━━━ Record list

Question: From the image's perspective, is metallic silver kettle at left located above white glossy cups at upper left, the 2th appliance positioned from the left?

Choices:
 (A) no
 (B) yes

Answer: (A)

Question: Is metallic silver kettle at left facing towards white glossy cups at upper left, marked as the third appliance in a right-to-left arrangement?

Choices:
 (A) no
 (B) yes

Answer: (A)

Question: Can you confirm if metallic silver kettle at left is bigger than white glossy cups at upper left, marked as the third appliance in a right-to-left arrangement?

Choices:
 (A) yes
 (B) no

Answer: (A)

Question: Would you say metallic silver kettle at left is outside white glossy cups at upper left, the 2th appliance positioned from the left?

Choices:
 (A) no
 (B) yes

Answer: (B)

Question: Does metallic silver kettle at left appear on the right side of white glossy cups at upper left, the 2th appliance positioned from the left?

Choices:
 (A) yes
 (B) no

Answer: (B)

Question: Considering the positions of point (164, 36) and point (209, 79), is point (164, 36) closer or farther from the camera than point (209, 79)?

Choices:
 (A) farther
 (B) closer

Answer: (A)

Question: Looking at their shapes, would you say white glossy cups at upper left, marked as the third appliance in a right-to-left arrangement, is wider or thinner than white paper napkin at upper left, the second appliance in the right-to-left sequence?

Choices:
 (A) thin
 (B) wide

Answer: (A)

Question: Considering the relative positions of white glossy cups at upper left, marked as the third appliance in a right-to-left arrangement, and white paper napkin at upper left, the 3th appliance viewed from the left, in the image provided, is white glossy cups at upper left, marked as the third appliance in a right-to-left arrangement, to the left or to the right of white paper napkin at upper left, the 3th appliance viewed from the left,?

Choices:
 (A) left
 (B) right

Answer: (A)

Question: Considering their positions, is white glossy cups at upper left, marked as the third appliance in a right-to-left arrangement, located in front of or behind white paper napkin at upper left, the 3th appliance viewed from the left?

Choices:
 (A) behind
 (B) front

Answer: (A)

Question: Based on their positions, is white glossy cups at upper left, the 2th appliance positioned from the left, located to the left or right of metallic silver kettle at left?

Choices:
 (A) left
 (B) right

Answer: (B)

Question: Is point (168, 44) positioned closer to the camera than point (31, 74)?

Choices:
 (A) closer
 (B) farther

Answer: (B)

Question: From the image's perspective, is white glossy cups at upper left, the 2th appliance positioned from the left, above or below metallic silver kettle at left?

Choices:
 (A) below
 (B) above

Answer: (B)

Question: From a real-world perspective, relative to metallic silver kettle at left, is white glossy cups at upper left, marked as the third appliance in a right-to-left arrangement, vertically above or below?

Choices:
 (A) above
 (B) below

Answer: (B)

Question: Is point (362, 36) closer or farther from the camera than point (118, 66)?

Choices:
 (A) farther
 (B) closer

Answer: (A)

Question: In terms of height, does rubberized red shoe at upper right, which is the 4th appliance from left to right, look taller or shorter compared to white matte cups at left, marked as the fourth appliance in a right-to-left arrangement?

━━━━━━

(Aim) Identify every line in the data above that contains the word "below", and copy each of those lines in full.

(Exercise output)
Question: From the image's perspective, is white glossy cups at upper left, the 2th appliance positioned from the left, above or below metallic silver kettle at left?
 (A) below
Question: From a real-world perspective, relative to metallic silver kettle at left, is white glossy cups at upper left, marked as the third appliance in a right-to-left arrangement, vertically above or below?
 (B) below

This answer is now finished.